[[ Supplied information, beginning ]]
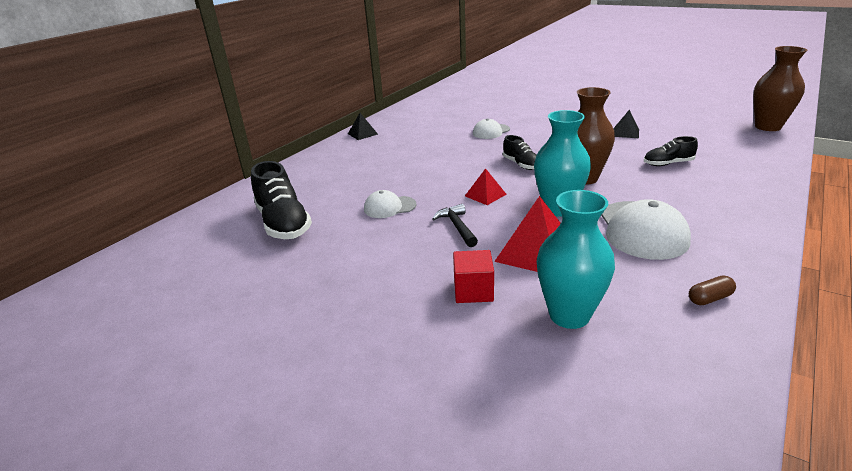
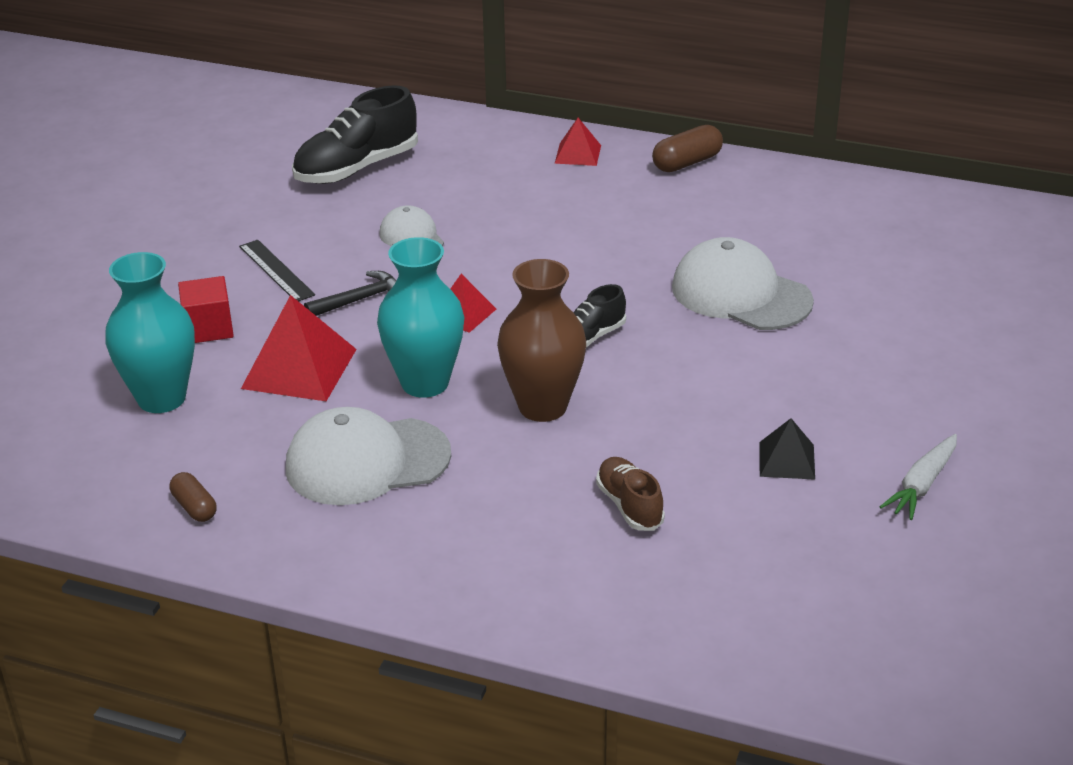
camera: 75 degrees right, 5 degrees up
(330, 157) = (578, 154): none -> red pyramid
(362, 134) = (687, 163): black pyramid -> brown capsule
(403, 259) = (276, 270): none -> black ruler
(491, 131) = (740, 294): white cap -> white cap, size x1.76
(639, 114) = (922, 485): none -> white carrot
(668, 164) = (629, 506): black shoe -> brown shoe
(767, 127) = (898, 681): brown vase -> none

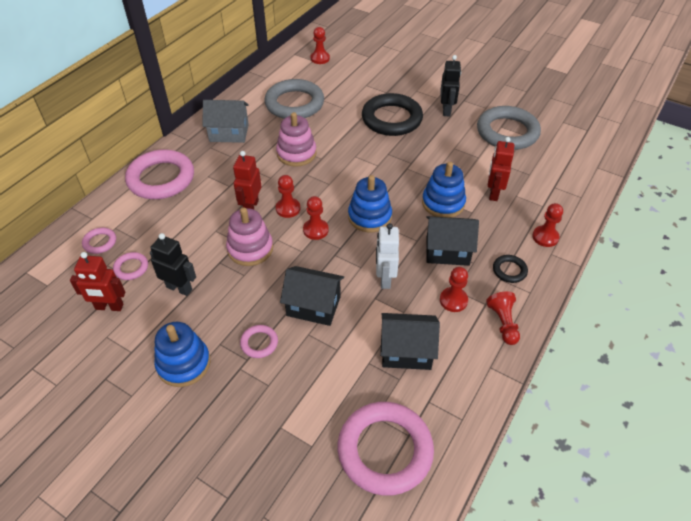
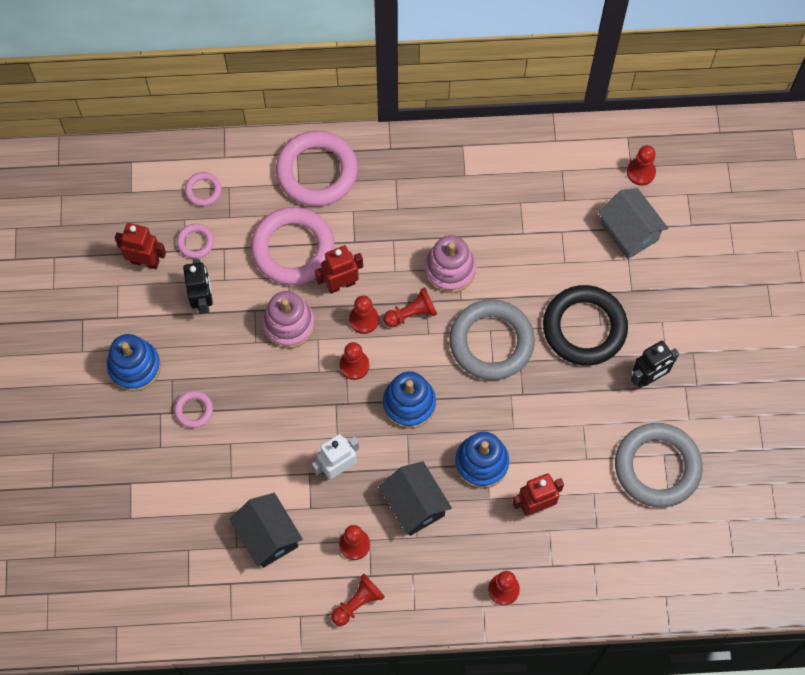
camera: 55 degrees right, 20 degrees up
(109, 307) = (145, 261): red robot -> red robot turned 135 degrees clockwise
(229, 133) = (430, 179): grey house -> grey house (629, 232)
(294, 104) = (531, 207): grey ring -> grey ring (491, 342)
(307, 184) = (411, 313): none -> red pawn
(313, 306) = (262, 427): black house -> none
(385, 450) = (163, 575): pink ring -> pink ring (293, 249)
(509, 270) = (430, 576): black ring -> none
[[ Supplied information, end ]]
• _What the task requires_
Print nothing except the lines above from the one containing "(668, 164) = (629, 506): black" down to the one containing "(294, 104) = (531, 207): grey", both included, exactly as written and free of pictures.

• _Solved exercise_
(668, 164) = (629, 506): black shoe -> brown shoe
(767, 127) = (898, 681): brown vase -> none

camera: 55 degrees right, 20 degrees up
(109, 307) = (145, 261): red robot -> red robot turned 135 degrees clockwise
(229, 133) = (430, 179): grey house -> grey house (629, 232)
(294, 104) = (531, 207): grey ring -> grey ring (491, 342)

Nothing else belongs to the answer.